* **MATERIAL FOR THIS TASK**
-.-.-

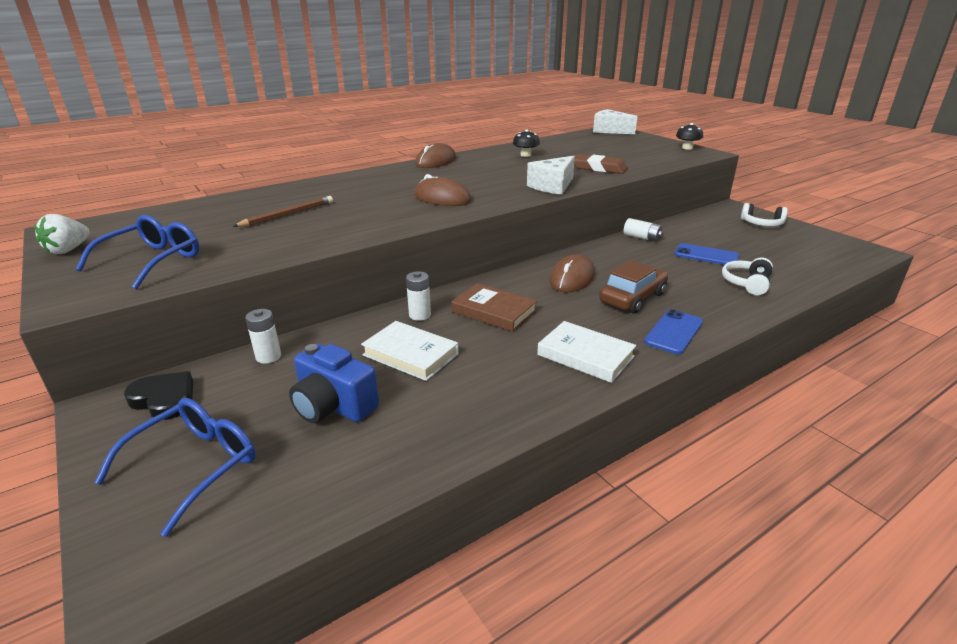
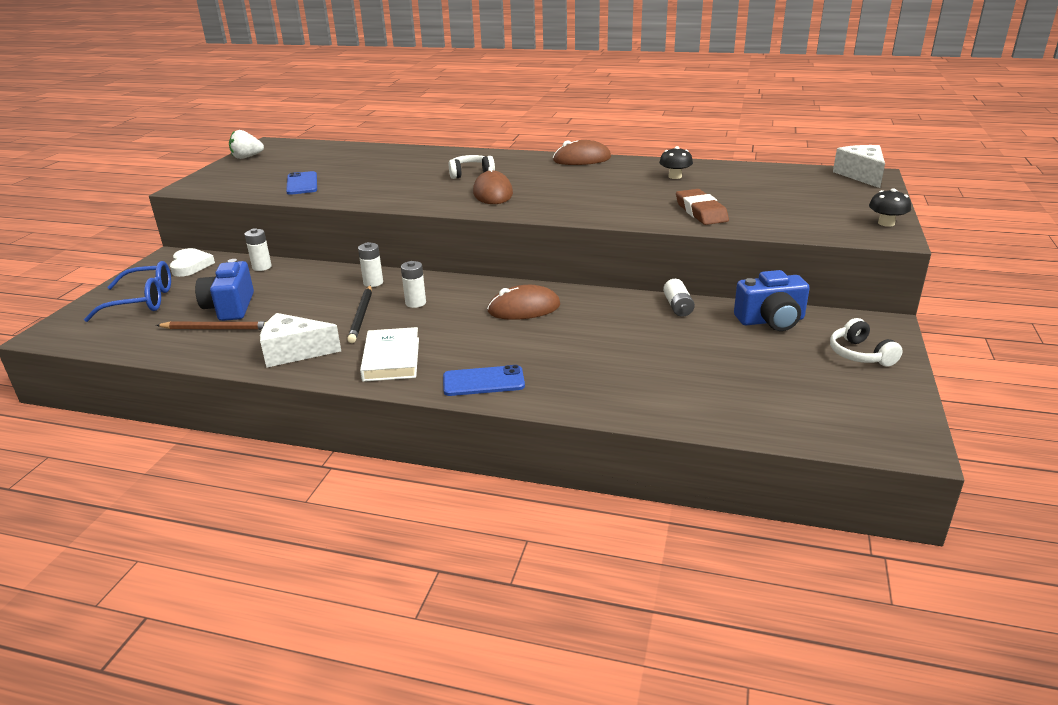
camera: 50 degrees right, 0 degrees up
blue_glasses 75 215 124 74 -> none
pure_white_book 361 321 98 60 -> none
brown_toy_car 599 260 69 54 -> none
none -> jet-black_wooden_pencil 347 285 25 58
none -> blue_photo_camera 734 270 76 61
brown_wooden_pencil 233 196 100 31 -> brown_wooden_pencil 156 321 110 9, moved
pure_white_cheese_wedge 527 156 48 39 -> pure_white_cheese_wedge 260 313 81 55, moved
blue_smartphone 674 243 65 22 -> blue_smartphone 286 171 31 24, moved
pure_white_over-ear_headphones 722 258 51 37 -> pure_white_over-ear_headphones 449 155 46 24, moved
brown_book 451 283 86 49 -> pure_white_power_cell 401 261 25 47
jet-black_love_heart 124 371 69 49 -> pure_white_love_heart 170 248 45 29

-.-.-

* **TASK OBJECTIVE**
Repeat only the lines starting at the one that contains "blue_smartphone 674 243" and ending at the last line above, exactly as written.

* **SOLUTION TO THE EXERCISE**
blue_smartphone 674 243 65 22 -> blue_smartphone 286 171 31 24, moved
pure_white_over-ear_headphones 722 258 51 37 -> pure_white_over-ear_headphones 449 155 46 24, moved
brown_book 451 283 86 49 -> pure_white_power_cell 401 261 25 47
jet-black_love_heart 124 371 69 49 -> pure_white_love_heart 170 248 45 29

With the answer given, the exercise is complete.